**What the exercise asks:** Would you copy each line of the records that includes the word "cone"?
<<<<
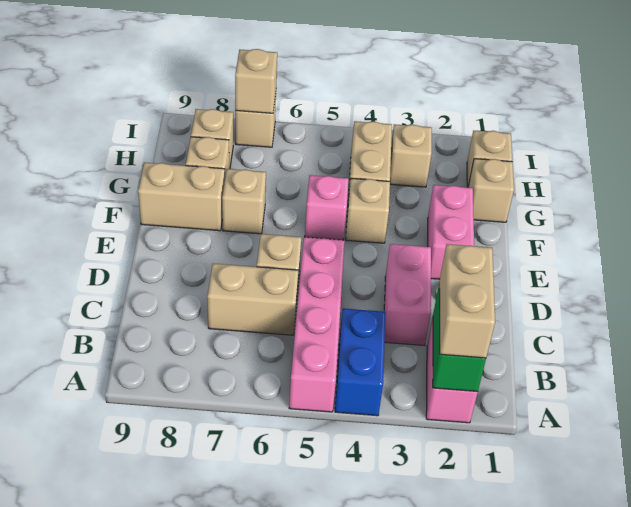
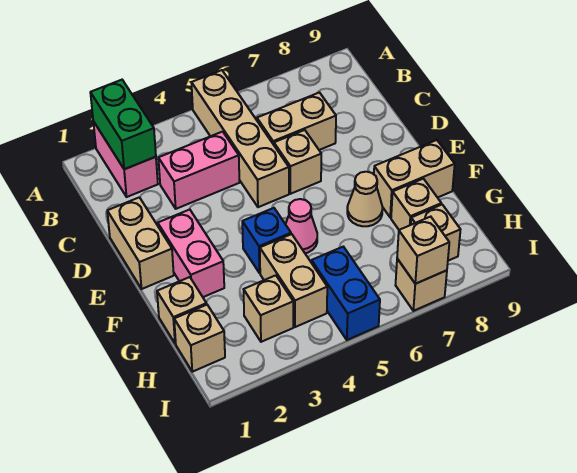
tan brick A2:B2 level 3 -> tan brick D1:E1 level 1
blue brick A4:B4 level 1 -> blue brick H5:I5 level 1
pink brick A5:D5 level 1 -> tan brick A5:D5 level 1
pink brick C3:D3 level 1 -> pink brick C3:C4 level 1
tan brick F4 level 1 -> blue brick F4 level 1
pink brick F5 level 1 -> pink cone F5 level 1
tan brick F7 level 1 -> tan cone F7 level 1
>>>>
**Response area:**
pink brick F5 level 1 -> pink cone F5 level 1
tan brick F7 level 1 -> tan cone F7 level 1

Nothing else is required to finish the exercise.